##### Records supplied

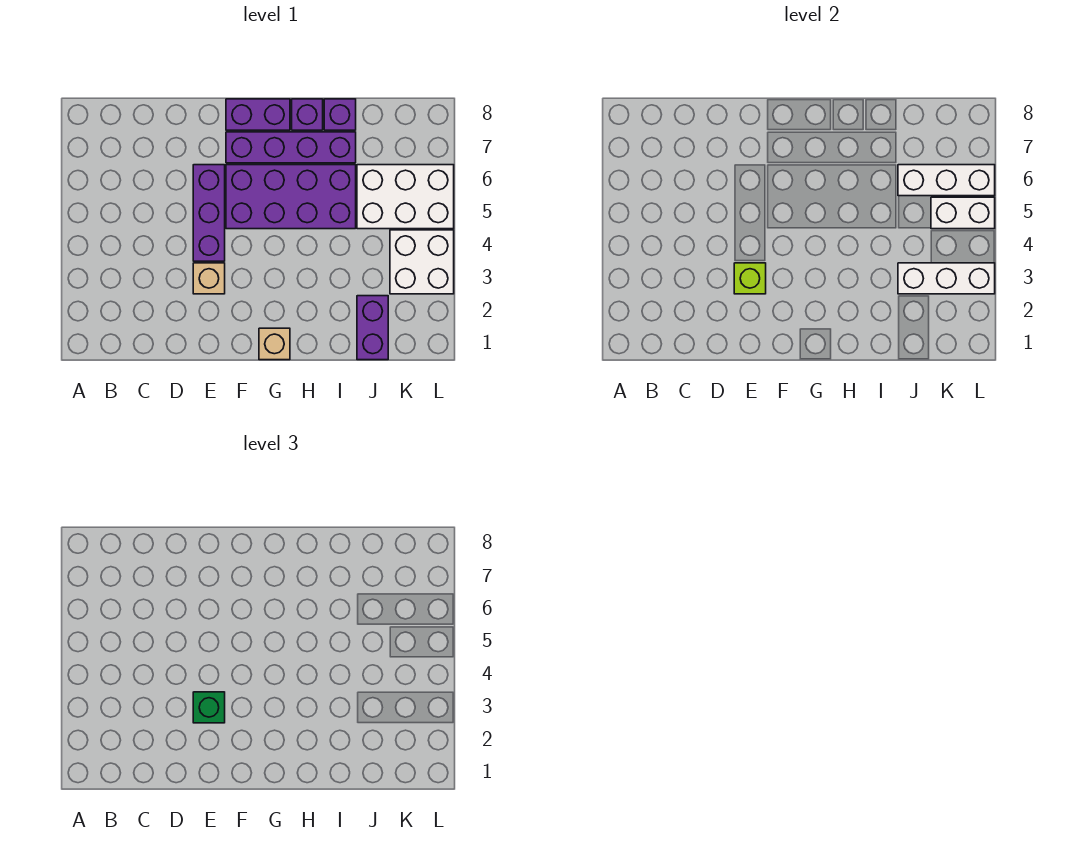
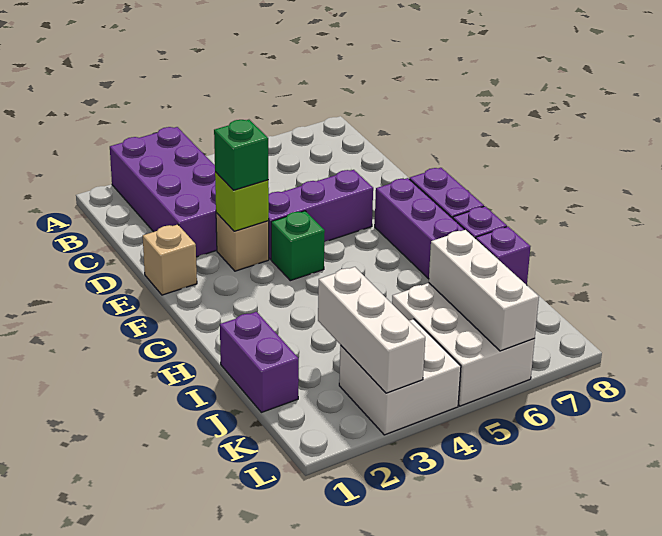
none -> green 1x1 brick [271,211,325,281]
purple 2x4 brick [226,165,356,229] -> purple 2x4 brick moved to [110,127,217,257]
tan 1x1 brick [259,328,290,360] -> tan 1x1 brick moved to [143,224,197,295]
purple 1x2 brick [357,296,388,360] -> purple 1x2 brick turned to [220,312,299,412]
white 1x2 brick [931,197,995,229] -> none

##########
##### Records supplied

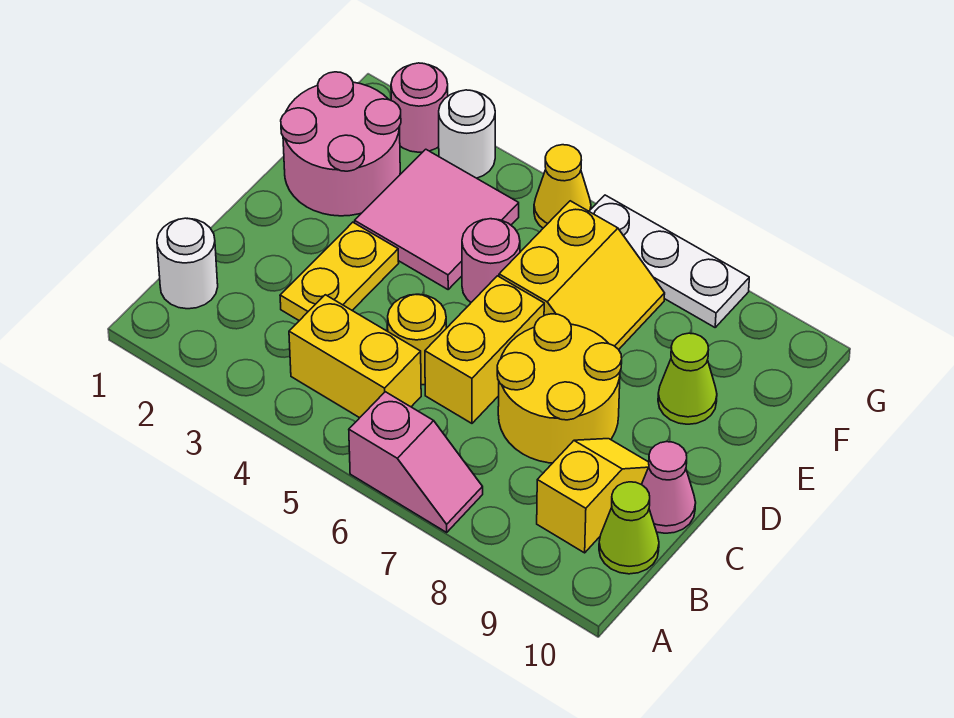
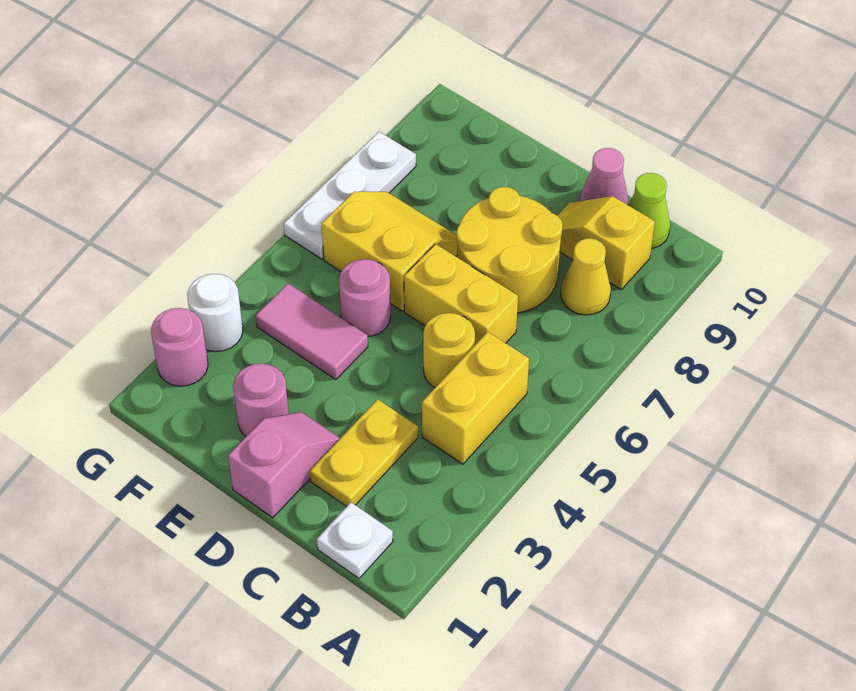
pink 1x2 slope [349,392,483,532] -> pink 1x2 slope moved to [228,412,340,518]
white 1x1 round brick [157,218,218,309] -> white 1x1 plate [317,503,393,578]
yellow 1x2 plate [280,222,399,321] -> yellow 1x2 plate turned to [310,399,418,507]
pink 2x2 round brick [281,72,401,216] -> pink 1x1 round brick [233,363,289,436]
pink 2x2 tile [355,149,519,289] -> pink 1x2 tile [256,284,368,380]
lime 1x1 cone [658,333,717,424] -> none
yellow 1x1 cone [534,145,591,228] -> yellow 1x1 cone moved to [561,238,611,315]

##########

| Written task |
Retype only the stretch of lines above starting at the one with "pink 2x2 tile" and stopping at the one with "yellow 1x1 cone [534,145,591,228]", exactly as written, with both kept.

| Response to the task |
pink 2x2 tile [355,149,519,289] -> pink 1x2 tile [256,284,368,380]
lime 1x1 cone [658,333,717,424] -> none
yellow 1x1 cone [534,145,591,228] -> yellow 1x1 cone moved to [561,238,611,315]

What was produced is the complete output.